The answer must be every line below that contains the string "robot".
(Records for this exercise)
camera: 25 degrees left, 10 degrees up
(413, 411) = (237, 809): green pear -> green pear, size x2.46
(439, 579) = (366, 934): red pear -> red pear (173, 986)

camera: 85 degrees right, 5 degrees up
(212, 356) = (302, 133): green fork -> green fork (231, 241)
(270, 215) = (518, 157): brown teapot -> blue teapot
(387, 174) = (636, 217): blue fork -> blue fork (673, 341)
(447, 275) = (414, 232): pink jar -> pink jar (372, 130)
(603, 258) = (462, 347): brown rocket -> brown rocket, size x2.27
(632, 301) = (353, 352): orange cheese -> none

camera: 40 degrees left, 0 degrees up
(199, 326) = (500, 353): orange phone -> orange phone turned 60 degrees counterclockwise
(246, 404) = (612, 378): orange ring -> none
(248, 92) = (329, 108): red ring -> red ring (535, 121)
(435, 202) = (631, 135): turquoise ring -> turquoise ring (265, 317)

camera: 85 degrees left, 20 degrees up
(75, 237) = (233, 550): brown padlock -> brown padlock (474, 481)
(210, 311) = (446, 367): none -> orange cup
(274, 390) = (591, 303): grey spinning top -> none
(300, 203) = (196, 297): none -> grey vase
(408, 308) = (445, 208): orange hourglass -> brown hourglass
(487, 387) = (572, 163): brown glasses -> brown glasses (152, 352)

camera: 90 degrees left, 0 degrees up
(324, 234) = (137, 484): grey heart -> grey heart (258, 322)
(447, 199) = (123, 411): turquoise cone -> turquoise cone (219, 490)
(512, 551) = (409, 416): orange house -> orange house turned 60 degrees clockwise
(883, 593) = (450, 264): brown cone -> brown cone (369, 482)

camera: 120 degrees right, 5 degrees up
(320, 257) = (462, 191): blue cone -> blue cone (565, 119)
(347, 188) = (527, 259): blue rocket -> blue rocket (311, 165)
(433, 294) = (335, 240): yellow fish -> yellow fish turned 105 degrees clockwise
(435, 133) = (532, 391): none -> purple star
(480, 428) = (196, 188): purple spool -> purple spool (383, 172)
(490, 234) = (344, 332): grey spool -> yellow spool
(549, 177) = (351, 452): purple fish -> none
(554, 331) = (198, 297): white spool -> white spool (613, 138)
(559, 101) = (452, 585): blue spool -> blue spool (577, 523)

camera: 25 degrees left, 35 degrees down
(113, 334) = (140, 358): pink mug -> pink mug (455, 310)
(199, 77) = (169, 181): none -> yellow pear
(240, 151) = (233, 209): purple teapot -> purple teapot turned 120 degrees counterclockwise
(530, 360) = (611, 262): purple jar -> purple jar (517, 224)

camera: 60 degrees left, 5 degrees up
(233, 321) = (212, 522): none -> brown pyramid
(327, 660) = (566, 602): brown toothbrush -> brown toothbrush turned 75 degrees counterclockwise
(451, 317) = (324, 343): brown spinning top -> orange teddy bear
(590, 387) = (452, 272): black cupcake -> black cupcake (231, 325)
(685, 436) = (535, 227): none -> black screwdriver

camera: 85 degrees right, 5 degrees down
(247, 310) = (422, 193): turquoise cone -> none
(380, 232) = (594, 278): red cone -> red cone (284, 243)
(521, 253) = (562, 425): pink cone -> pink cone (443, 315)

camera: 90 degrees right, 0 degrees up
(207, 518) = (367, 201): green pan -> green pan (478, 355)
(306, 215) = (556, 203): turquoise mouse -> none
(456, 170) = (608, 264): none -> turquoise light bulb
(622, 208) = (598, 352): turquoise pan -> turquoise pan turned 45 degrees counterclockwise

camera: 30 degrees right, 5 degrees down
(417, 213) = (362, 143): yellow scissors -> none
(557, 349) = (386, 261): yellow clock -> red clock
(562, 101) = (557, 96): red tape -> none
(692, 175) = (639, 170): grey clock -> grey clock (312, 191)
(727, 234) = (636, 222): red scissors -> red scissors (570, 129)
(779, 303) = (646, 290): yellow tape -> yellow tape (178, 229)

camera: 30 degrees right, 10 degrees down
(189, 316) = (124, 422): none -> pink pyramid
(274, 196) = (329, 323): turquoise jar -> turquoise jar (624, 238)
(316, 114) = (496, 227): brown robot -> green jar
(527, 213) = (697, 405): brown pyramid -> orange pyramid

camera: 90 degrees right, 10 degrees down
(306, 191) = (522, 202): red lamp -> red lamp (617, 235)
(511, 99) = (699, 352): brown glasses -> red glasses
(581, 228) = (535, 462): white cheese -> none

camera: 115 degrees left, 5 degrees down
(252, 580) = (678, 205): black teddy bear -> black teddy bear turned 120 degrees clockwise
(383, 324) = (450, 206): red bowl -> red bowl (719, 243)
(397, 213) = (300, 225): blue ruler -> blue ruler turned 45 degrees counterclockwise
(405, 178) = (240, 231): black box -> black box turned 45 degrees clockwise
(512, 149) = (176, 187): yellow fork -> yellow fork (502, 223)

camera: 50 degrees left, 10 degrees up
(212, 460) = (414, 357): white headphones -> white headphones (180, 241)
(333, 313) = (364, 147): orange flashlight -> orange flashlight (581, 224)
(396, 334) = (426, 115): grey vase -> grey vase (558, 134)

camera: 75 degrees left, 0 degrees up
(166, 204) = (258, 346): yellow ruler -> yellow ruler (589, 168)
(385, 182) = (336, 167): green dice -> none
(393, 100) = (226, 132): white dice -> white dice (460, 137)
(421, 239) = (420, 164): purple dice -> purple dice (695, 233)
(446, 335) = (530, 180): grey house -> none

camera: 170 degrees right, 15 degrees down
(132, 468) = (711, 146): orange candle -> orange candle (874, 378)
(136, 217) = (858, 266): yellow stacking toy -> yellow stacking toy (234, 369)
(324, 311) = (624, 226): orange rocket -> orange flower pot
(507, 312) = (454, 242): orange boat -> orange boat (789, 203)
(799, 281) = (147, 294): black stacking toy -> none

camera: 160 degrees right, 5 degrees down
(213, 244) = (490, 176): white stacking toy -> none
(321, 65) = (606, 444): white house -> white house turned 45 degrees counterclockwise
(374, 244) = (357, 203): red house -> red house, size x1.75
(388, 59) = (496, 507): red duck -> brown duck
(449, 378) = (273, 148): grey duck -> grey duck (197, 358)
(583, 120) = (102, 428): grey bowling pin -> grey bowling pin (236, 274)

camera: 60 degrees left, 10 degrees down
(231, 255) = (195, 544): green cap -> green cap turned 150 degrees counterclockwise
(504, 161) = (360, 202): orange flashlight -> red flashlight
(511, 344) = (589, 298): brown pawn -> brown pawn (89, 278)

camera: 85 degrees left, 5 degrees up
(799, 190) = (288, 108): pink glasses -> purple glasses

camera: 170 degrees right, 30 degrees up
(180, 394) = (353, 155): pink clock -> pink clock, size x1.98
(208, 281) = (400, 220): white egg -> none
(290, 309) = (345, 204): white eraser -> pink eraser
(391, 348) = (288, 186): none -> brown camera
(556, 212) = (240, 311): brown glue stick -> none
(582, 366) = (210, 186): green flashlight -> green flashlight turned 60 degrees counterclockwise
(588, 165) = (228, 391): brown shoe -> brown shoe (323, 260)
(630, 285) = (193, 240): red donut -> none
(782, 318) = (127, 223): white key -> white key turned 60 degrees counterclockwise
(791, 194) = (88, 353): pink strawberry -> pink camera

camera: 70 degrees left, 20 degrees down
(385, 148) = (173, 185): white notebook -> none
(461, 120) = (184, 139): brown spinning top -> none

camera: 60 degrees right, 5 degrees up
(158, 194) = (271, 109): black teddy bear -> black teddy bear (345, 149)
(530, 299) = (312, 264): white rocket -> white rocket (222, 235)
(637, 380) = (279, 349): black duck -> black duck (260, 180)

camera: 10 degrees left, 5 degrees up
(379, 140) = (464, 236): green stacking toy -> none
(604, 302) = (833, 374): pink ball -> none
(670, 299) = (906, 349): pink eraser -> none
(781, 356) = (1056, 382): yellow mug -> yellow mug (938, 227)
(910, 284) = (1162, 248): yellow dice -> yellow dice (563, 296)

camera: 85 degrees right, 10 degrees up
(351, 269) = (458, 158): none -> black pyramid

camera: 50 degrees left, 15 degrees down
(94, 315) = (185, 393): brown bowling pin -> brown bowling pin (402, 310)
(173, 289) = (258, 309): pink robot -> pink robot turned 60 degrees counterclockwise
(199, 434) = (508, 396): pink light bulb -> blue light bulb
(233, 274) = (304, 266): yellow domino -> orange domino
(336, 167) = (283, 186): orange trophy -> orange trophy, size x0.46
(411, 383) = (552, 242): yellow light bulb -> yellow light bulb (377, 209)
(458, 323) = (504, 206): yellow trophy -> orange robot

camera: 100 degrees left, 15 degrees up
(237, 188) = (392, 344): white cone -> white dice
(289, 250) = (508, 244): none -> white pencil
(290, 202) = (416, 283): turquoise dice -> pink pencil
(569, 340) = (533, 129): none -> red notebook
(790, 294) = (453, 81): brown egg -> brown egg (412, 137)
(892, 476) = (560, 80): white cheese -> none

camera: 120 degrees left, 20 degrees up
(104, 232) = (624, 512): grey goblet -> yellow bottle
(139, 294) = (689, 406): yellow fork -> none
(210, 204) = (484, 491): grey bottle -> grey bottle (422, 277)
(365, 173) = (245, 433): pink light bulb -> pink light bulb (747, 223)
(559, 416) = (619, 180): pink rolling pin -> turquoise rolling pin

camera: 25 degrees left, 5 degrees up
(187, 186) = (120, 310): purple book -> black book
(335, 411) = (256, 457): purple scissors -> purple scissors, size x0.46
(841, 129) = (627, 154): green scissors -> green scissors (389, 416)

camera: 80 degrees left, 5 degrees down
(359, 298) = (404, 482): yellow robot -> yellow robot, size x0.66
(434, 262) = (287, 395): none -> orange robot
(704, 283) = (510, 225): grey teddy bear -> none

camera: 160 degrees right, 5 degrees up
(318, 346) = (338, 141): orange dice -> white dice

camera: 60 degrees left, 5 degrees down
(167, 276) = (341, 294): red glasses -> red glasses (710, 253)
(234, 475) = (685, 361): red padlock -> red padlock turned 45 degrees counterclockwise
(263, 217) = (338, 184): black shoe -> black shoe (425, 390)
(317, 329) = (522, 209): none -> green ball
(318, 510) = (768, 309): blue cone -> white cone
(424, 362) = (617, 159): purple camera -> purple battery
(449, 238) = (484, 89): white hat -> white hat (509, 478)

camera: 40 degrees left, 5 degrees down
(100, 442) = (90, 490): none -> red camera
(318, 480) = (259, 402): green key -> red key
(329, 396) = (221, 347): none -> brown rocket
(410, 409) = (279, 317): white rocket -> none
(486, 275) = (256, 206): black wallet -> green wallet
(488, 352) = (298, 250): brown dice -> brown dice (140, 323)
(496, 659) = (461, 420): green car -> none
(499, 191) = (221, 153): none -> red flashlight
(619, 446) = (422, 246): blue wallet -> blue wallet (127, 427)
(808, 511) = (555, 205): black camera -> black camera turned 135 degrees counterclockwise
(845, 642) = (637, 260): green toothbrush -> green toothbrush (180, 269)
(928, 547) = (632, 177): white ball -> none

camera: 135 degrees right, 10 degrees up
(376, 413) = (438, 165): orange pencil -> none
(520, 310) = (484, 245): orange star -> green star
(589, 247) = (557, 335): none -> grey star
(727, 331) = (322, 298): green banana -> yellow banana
(End Records for this exercise)
**Result of the exercise:**
(316, 114) = (496, 227): brown robot -> green jar
(173, 289) = (258, 309): pink robot -> pink robot turned 60 degrees counterclockwise
(458, 323) = (504, 206): yellow trophy -> orange robot
(359, 298) = (404, 482): yellow robot -> yellow robot, size x0.66
(434, 262) = (287, 395): none -> orange robot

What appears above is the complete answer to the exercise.